**PROBLEM STATEMENT**
In the material below, find the line containing "(590, 179) = (586, 318): none -> brown cap" and the line containing "(602, 262) = (667, 325): none -> blue cap". Output those two lines and all lines between them exactly, without pictures.

**DATA SECTION**
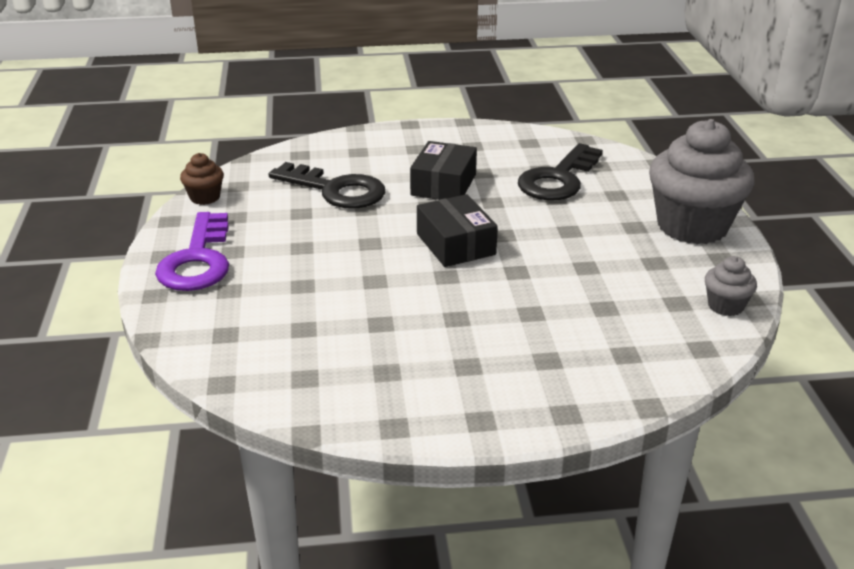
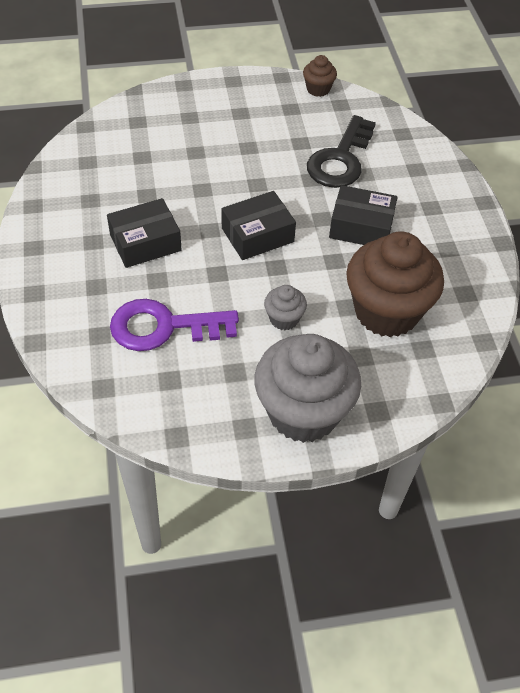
camera: 85 degrees right, 20 degrees up
(198, 260) = (227, 97): purple key -> purple key (164, 327)
(469, 322) = (145, 242): none -> black box
(558, 179) = (386, 311): black key -> brown cupcake
(725, 306) = (163, 415): grey cupcake -> grey cupcake (284, 319)

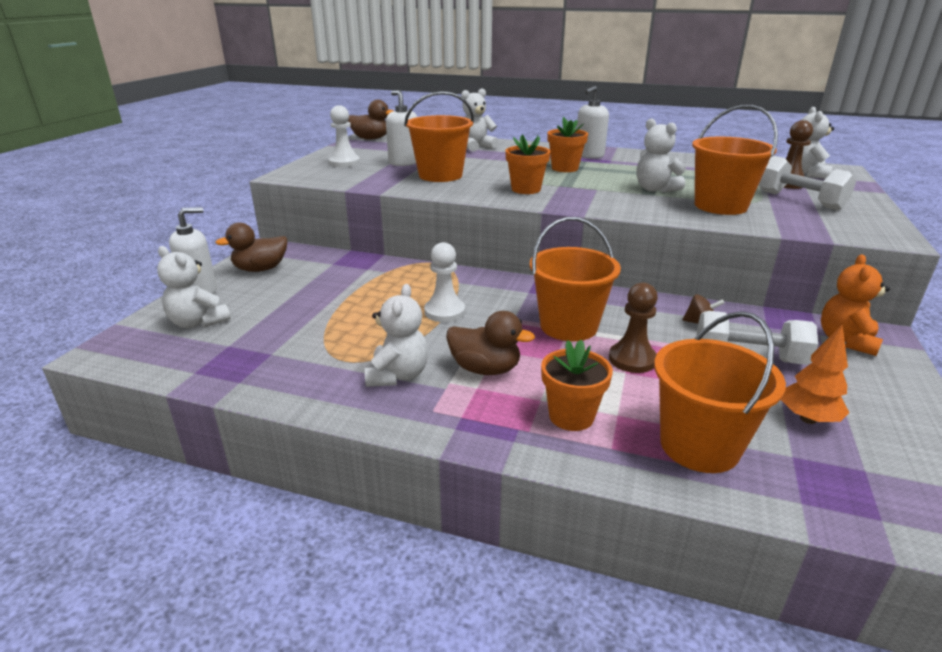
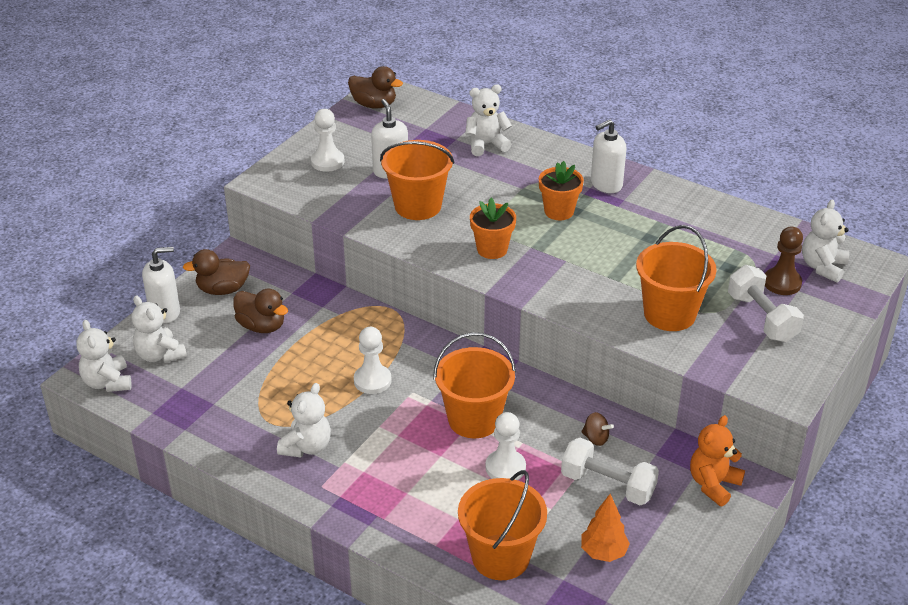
camera: 15 degrees right, 10 degrees up
(485, 369) = (378, 454): brown duck -> brown duck (261, 326)
(571, 416) = (422, 512): orange flower pot -> none
(632, 359) = (505, 467): brown pawn -> white pawn
(655, 189) = (626, 271): white teddy bear -> white teddy bear (107, 382)

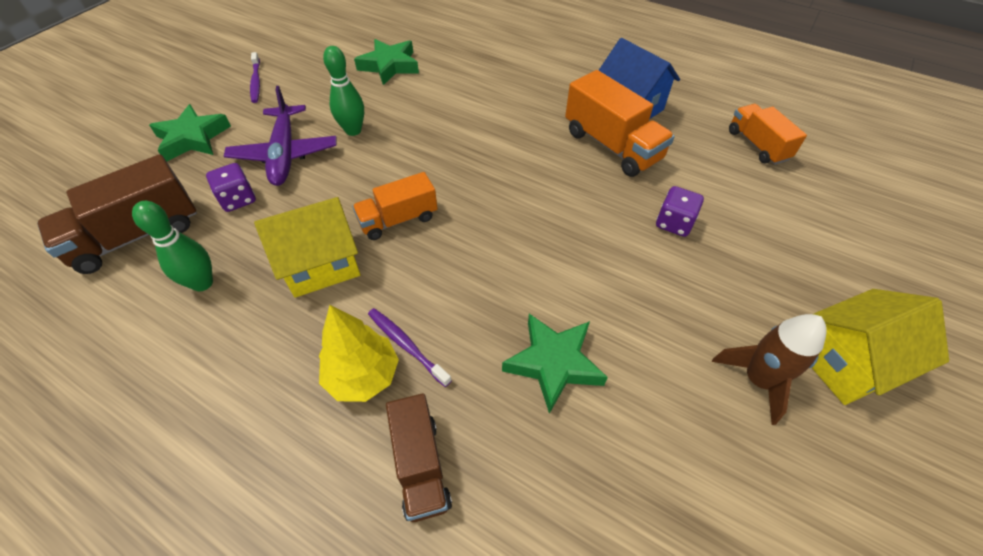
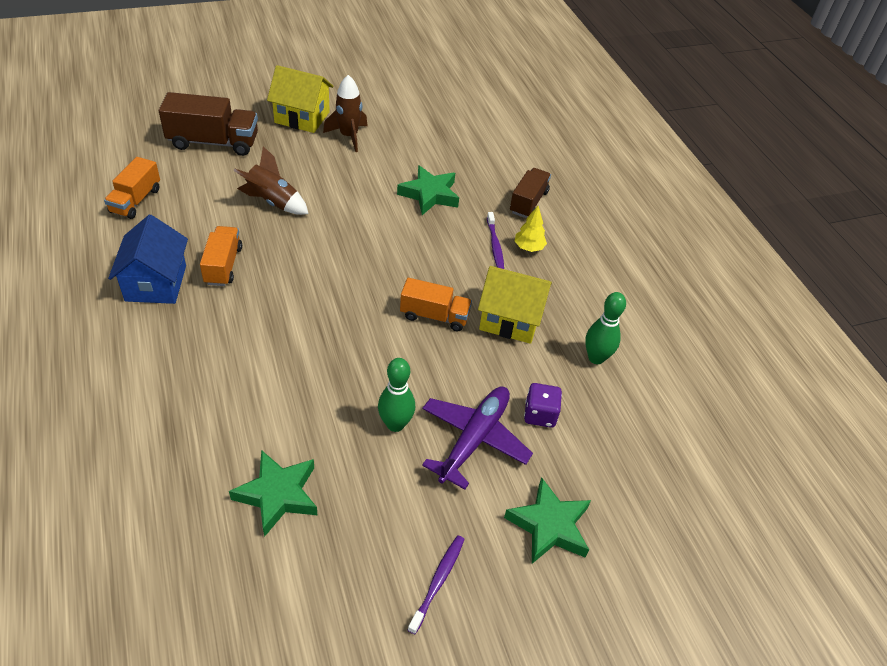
camera: 145 degrees left, 5 degrees down
(137, 235) = (633, 432): brown truck -> brown truck (213, 142)
(363, 375) = (528, 247): yellow tree -> yellow tree, size x0.66
(612, 146) = (223, 265): orange truck -> orange truck, size x0.65
(674, 223) = (273, 202): purple dice -> brown rocket

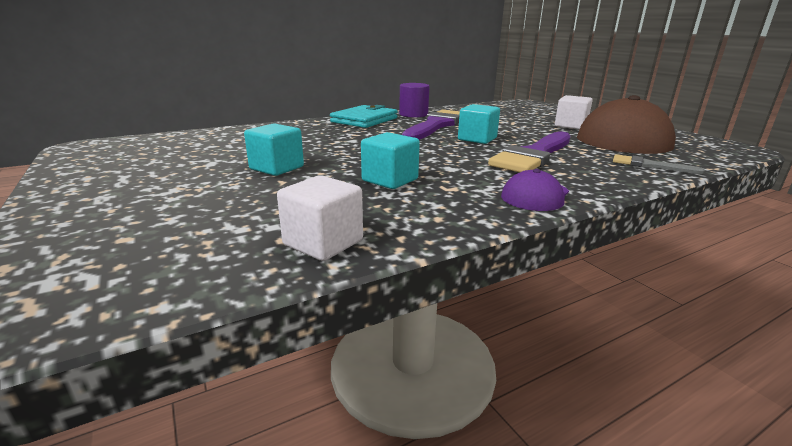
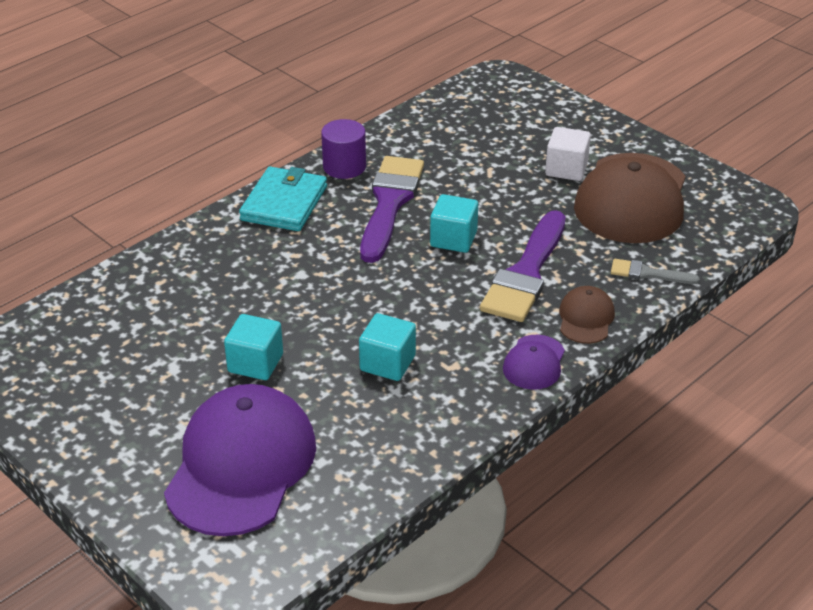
camera: 15 degrees left, 15 degrees up
(191, 217) = (241, 465): none -> purple cap
(323, 243) = (375, 473): white cube -> none
(590, 179) = (586, 318): none -> brown cap

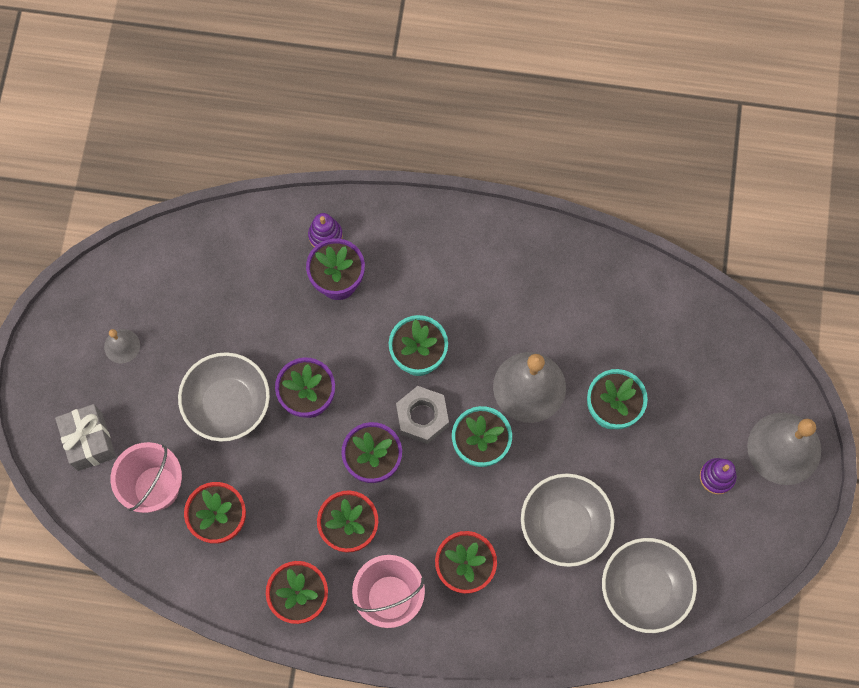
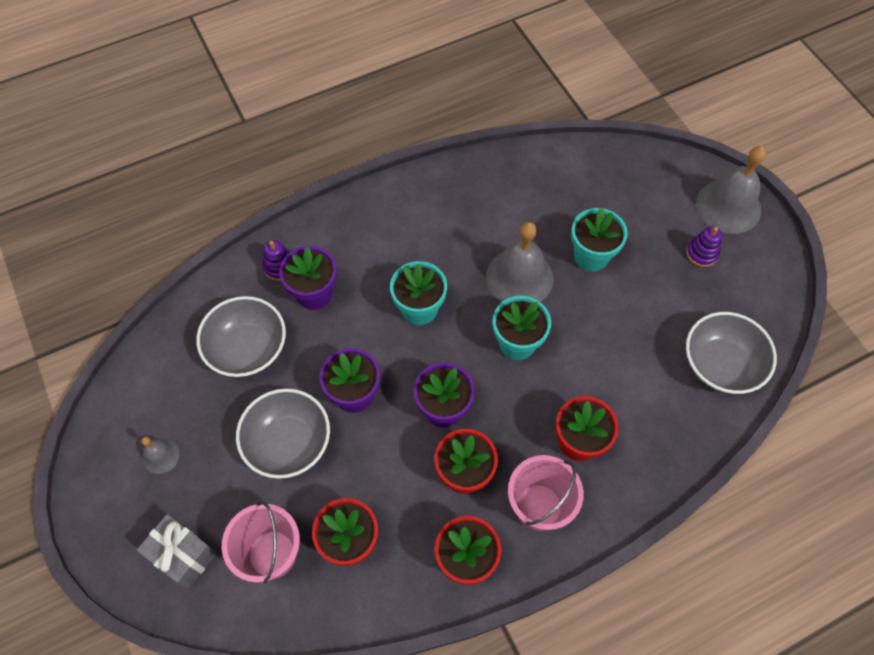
camera: 35 degrees left, 10 degrees down
(422, 417) = (456, 350): grey nut -> none
(564, 525) = (625, 358): grey bowl -> grey bowl (247, 349)

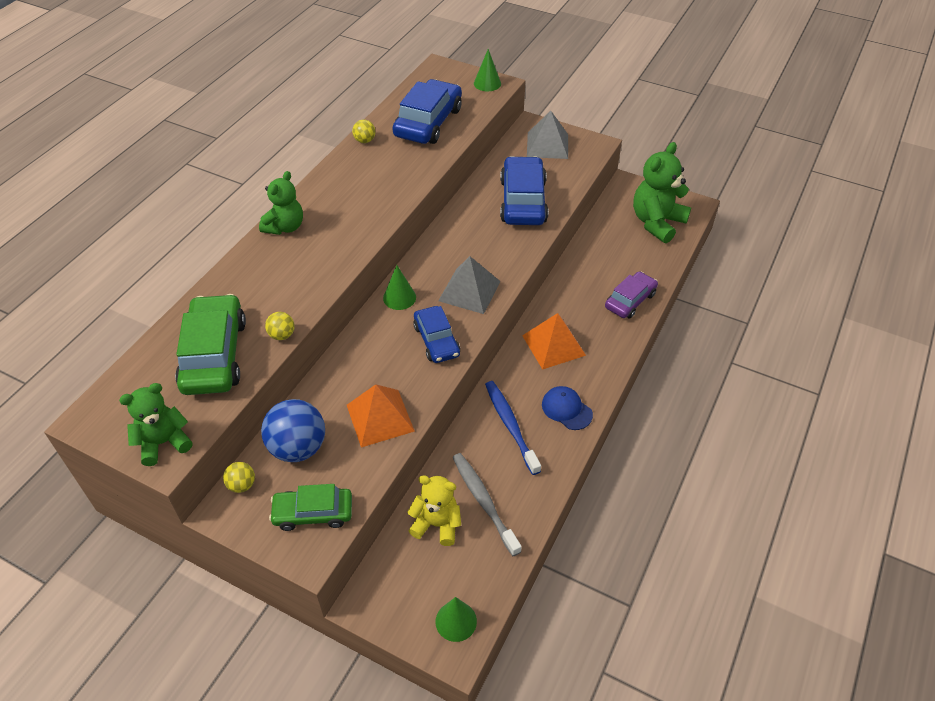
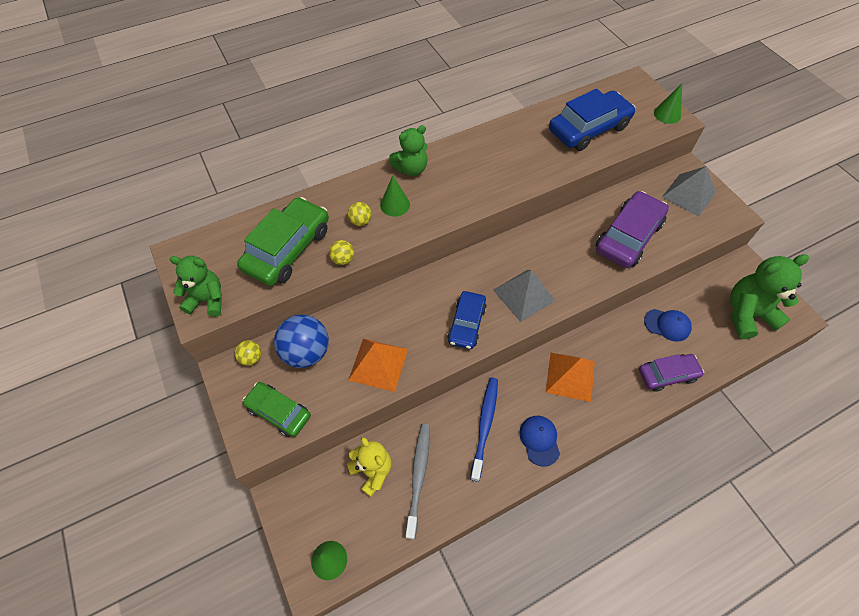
camera: 35 degrees right, 10 degrees up
(364, 141) = (525, 122): yellow ball -> yellow ball (360, 221)
(399, 297) = (465, 270): green cone -> green cone (395, 204)
(523, 201) = (628, 237): blue car -> purple car
(602, 262) = (667, 325): none -> blue cap

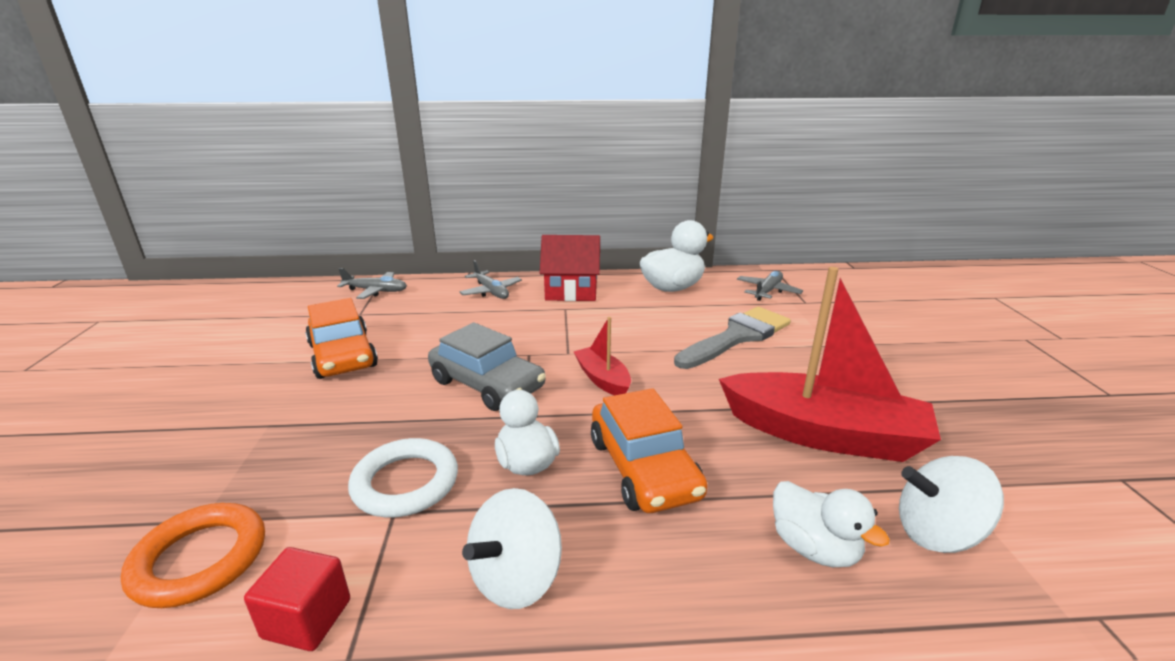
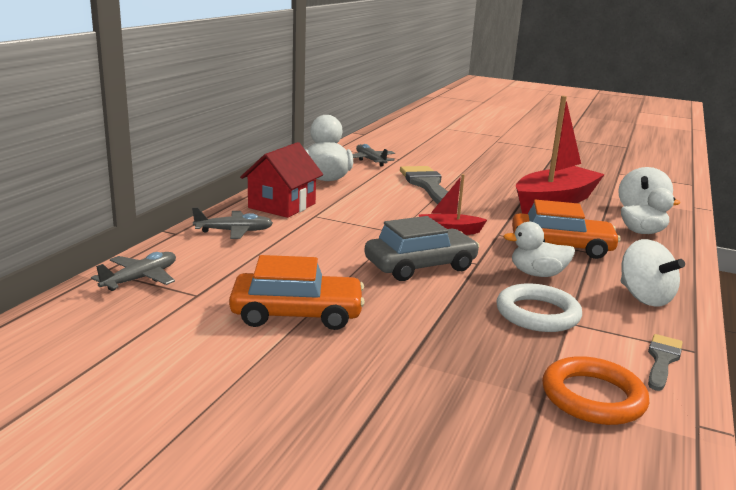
camera: 65 degrees left, 5 degrees down
(307, 618) = (662, 360): red cube -> grey brush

**TASK RESPONSE**
(590, 179) = (586, 318): none -> brown cap

camera: 35 degrees left, 10 degrees down
(422, 417) = (456, 350): grey nut -> none
(564, 525) = (625, 358): grey bowl -> grey bowl (247, 349)

camera: 35 degrees right, 10 degrees up
(364, 141) = (525, 122): yellow ball -> yellow ball (360, 221)
(399, 297) = (465, 270): green cone -> green cone (395, 204)
(523, 201) = (628, 237): blue car -> purple car
(602, 262) = (667, 325): none -> blue cap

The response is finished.